[Study material Boundary: Start]

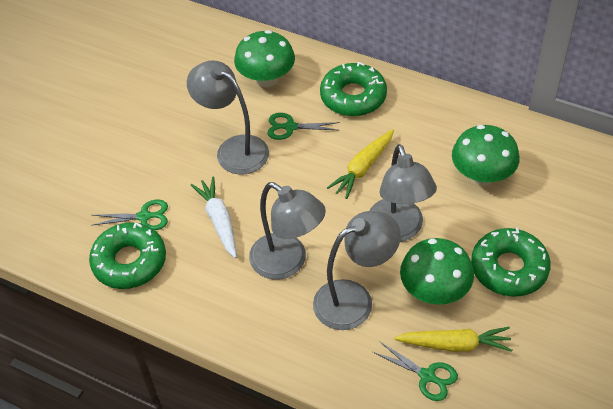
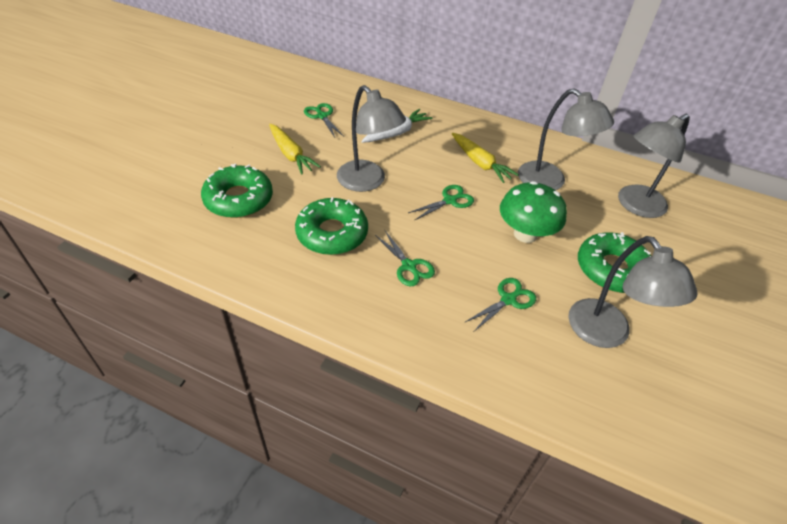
green mushroom: 3 -> 1
green scissors: 3 -> 4

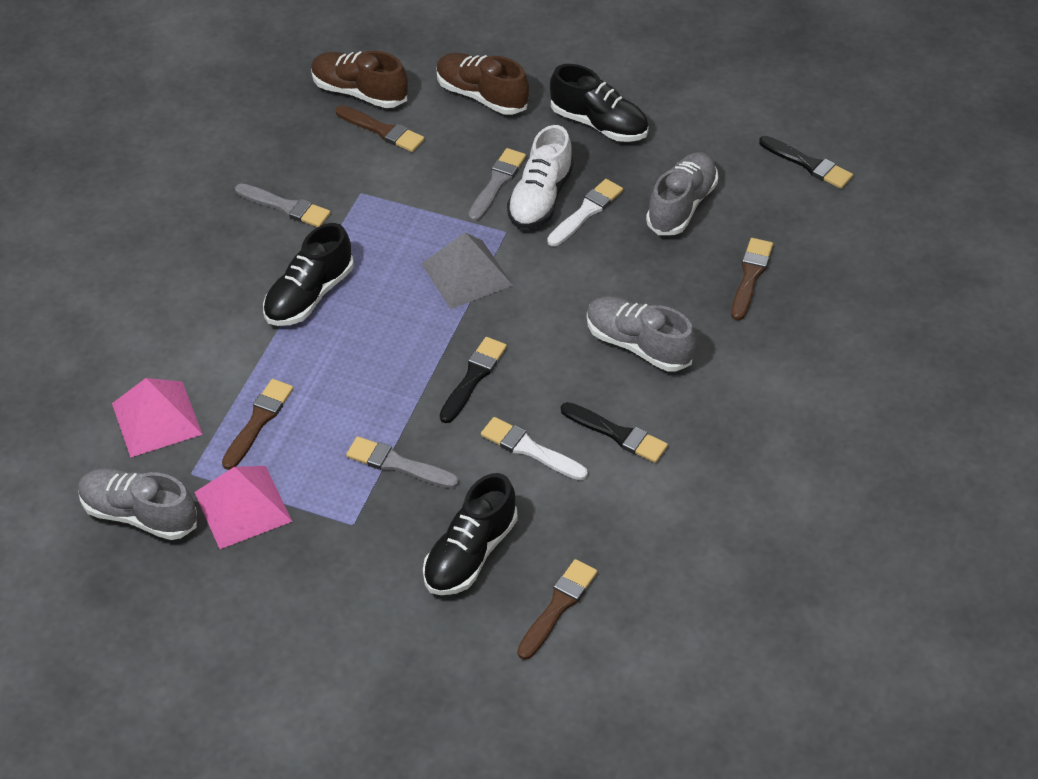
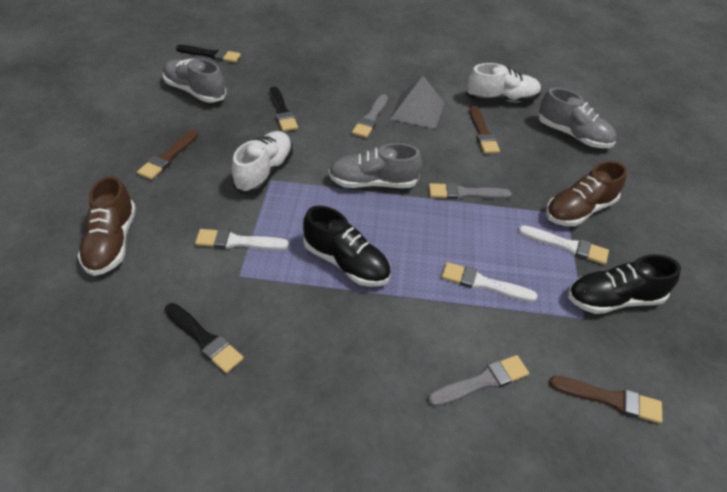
black shoe: 3 -> 2
brown brush: 4 -> 3
pink pyramid: 2 -> 0
white brush: 2 -> 3
white shoe: 1 -> 2

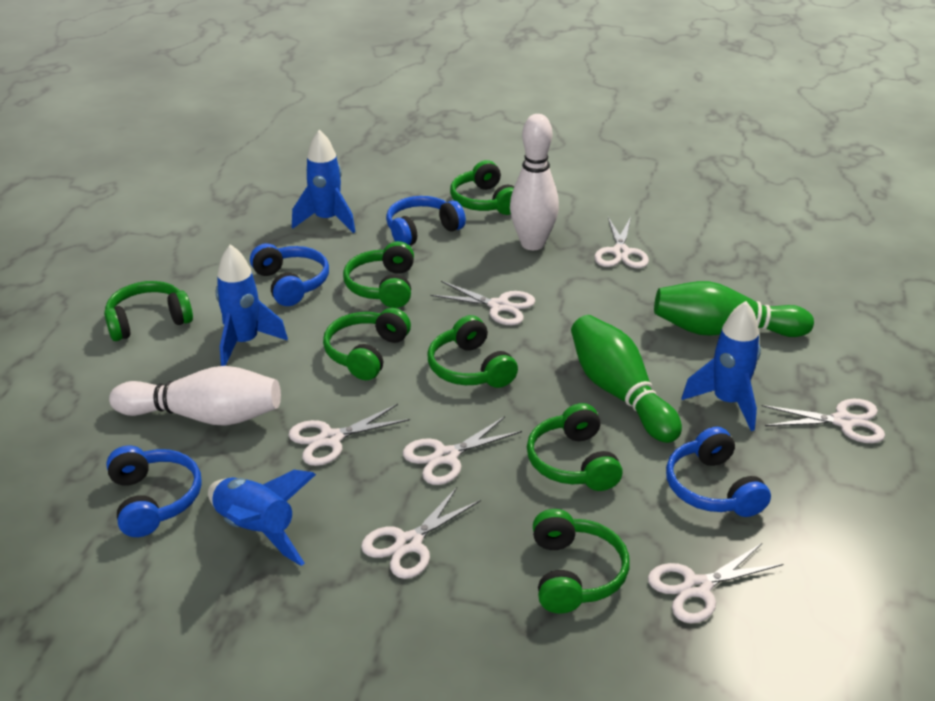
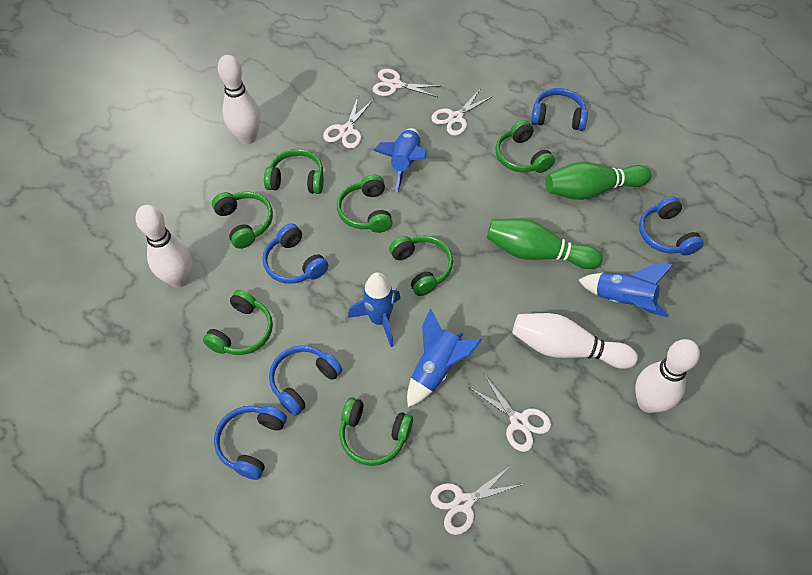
blue headphones: 4 -> 5
white bowling pin: 2 -> 4
white scissors: 7 -> 5

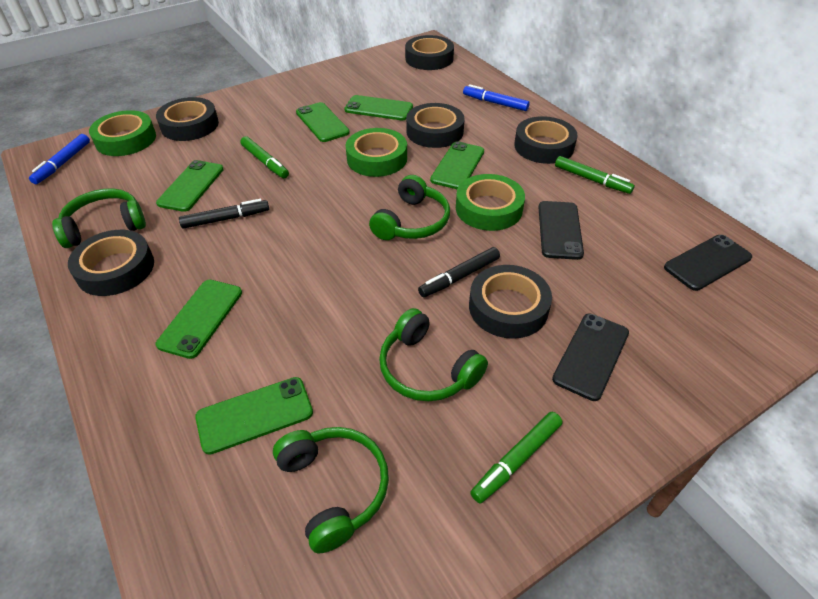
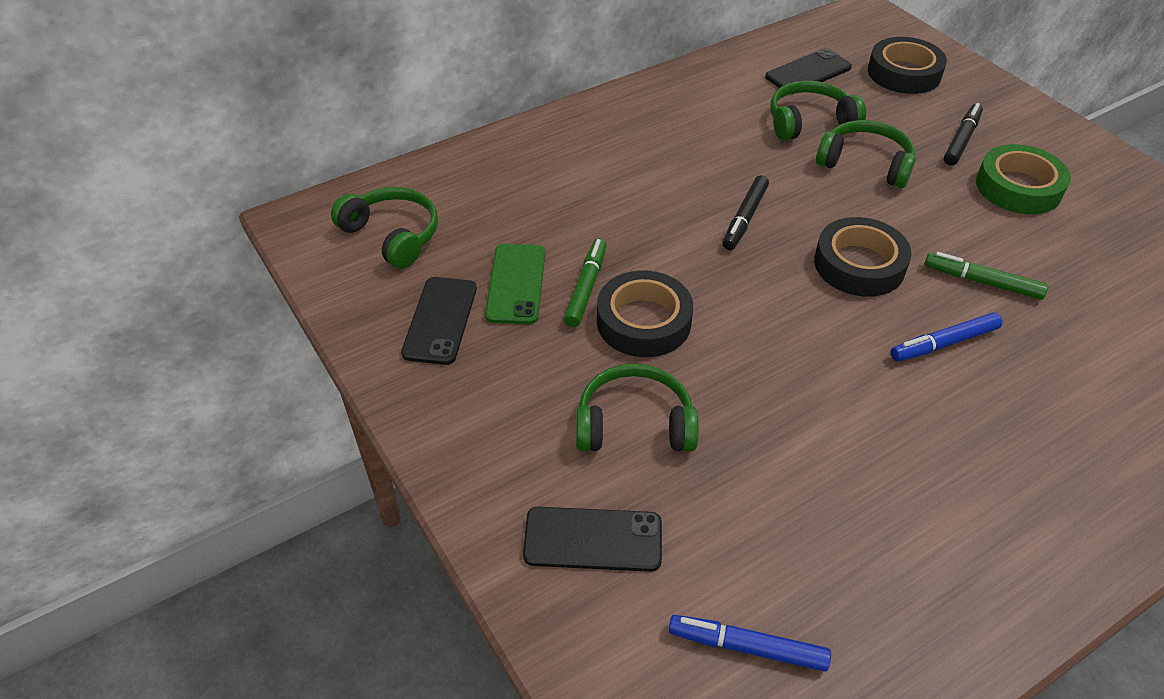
black tape: 6 -> 3
green marker: 3 -> 2
green phone: 6 -> 1
green tape: 3 -> 1

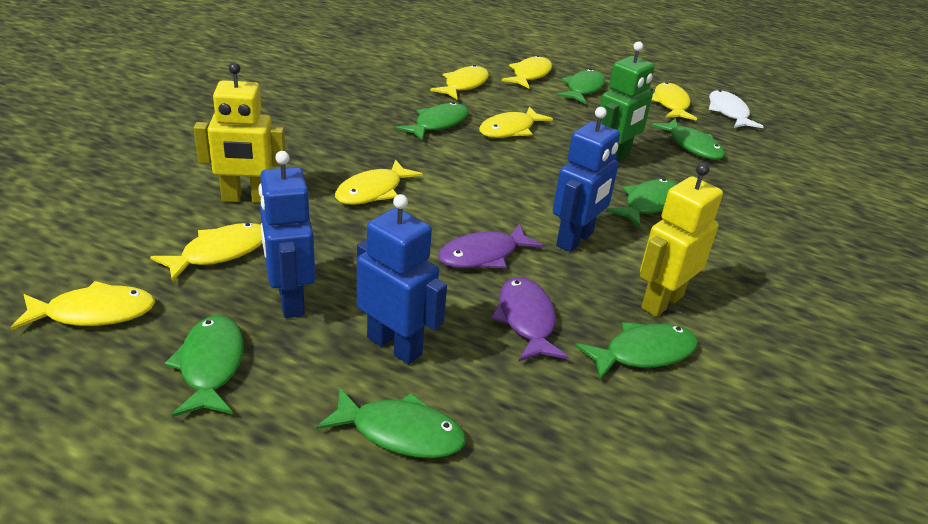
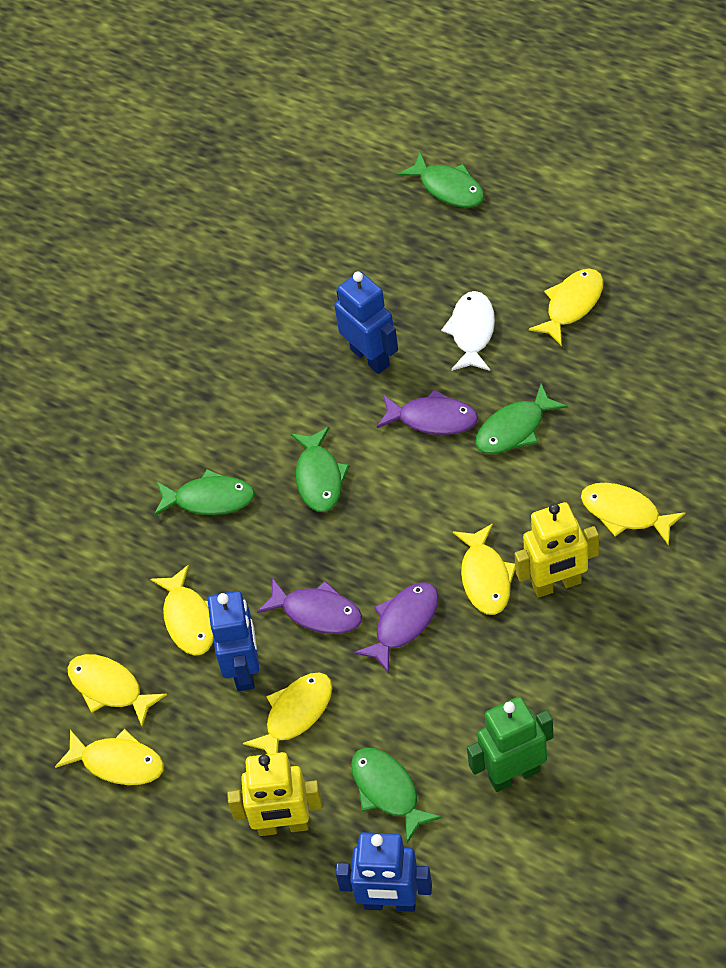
green fish: 7 -> 5
purple fish: 2 -> 3

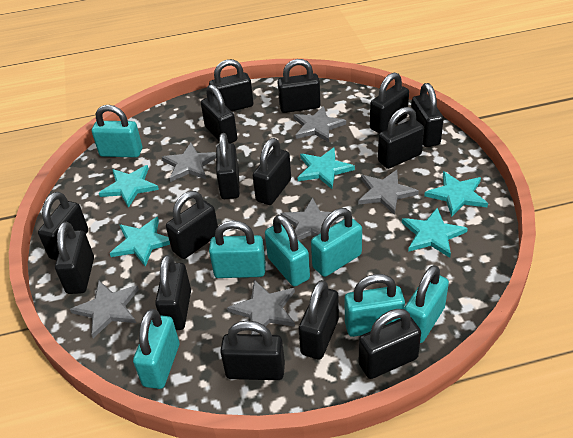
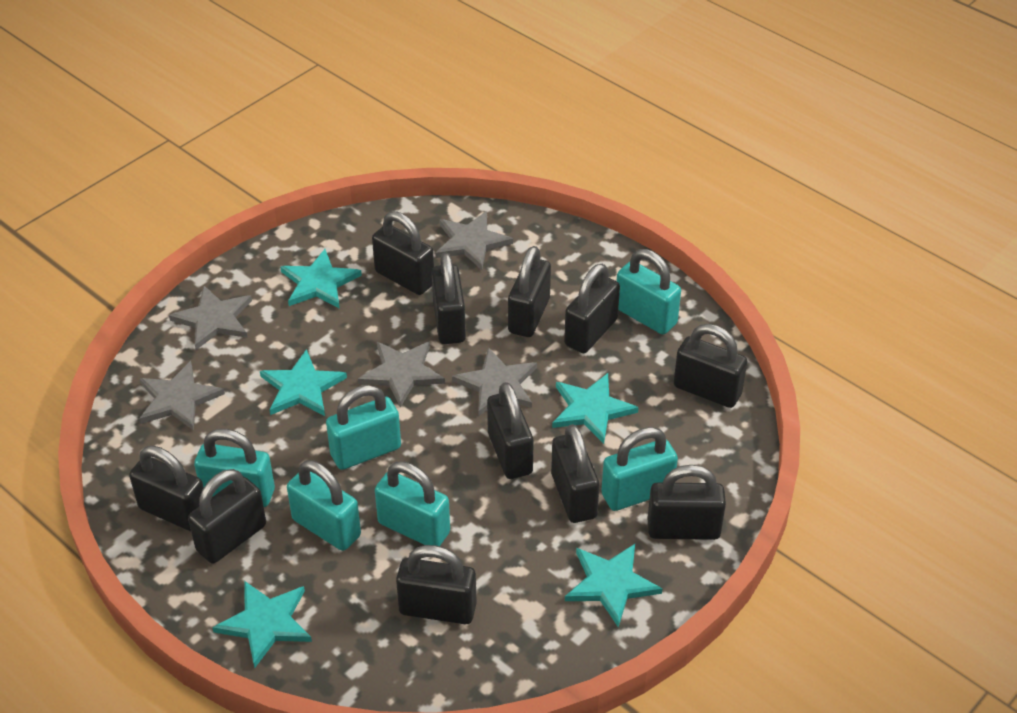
black padlock: 15 -> 11
grey star: 6 -> 5
turquoise padlock: 7 -> 6

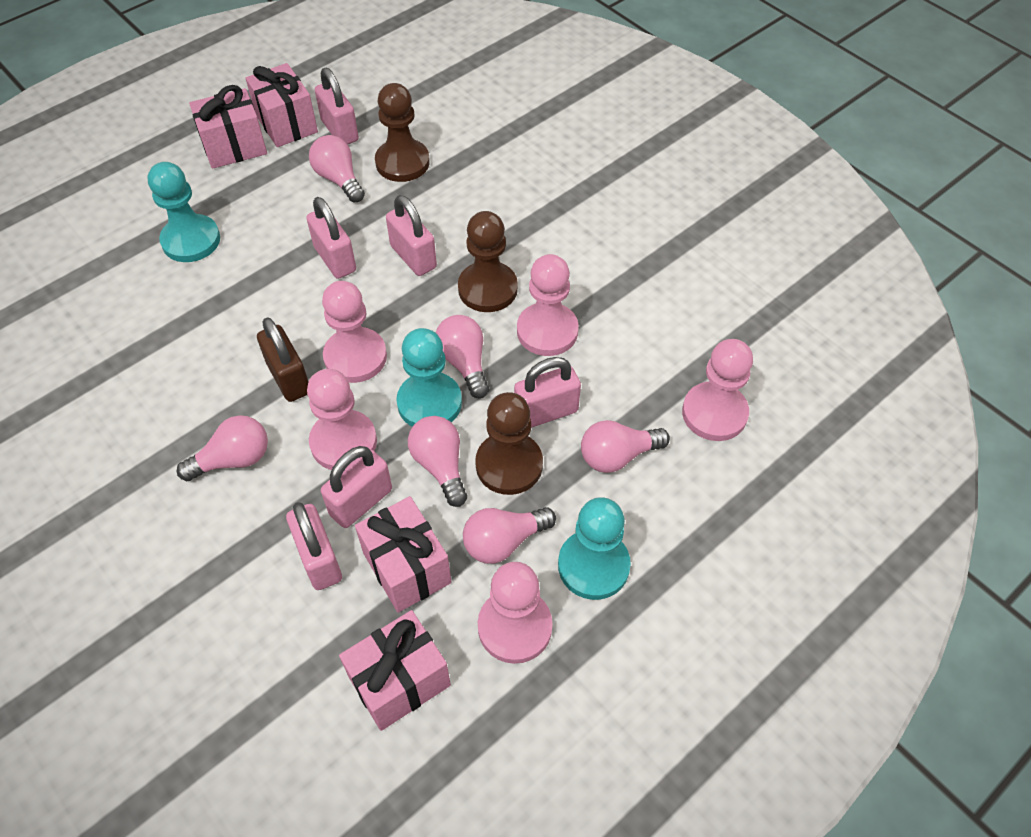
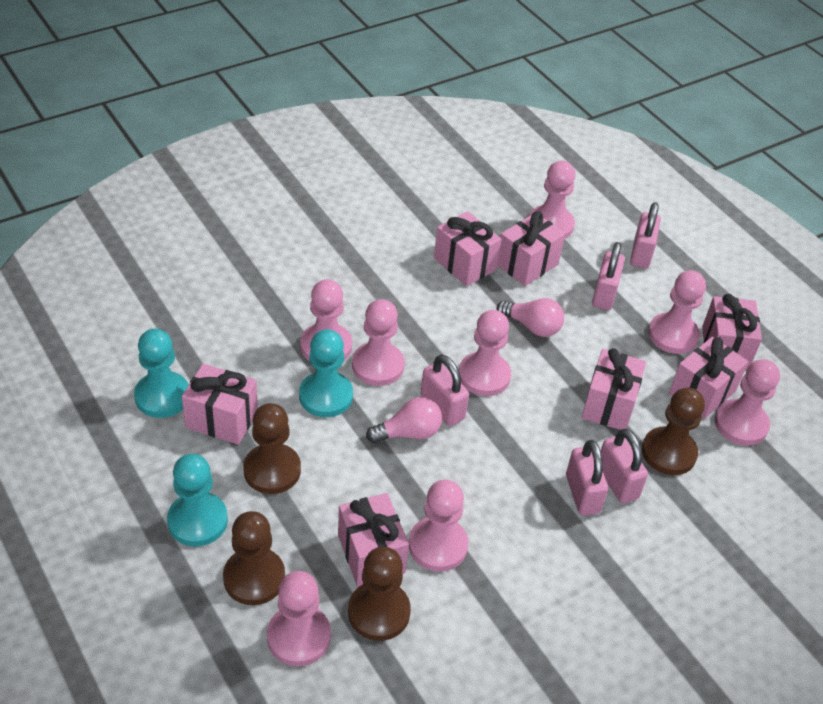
brown padlock: 1 -> 0
brown pawn: 3 -> 4
pink gift: 4 -> 7
pink light bulb: 6 -> 2
pink padlock: 6 -> 5
pink pawn: 5 -> 8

[Study material Boundary: End]

### Task to complete
For the material above, give every line again exactly and leave out the pictures.

### Task solution
green mushroom: 3 -> 1
green scissors: 3 -> 4

black shoe: 3 -> 2
brown brush: 4 -> 3
pink pyramid: 2 -> 0
white brush: 2 -> 3
white shoe: 1 -> 2

blue headphones: 4 -> 5
white bowling pin: 2 -> 4
white scissors: 7 -> 5

black tape: 6 -> 3
green marker: 3 -> 2
green phone: 6 -> 1
green tape: 3 -> 1

green fish: 7 -> 5
purple fish: 2 -> 3

black padlock: 15 -> 11
grey star: 6 -> 5
turquoise padlock: 7 -> 6

brown padlock: 1 -> 0
brown pawn: 3 -> 4
pink gift: 4 -> 7
pink light bulb: 6 -> 2
pink padlock: 6 -> 5
pink pawn: 5 -> 8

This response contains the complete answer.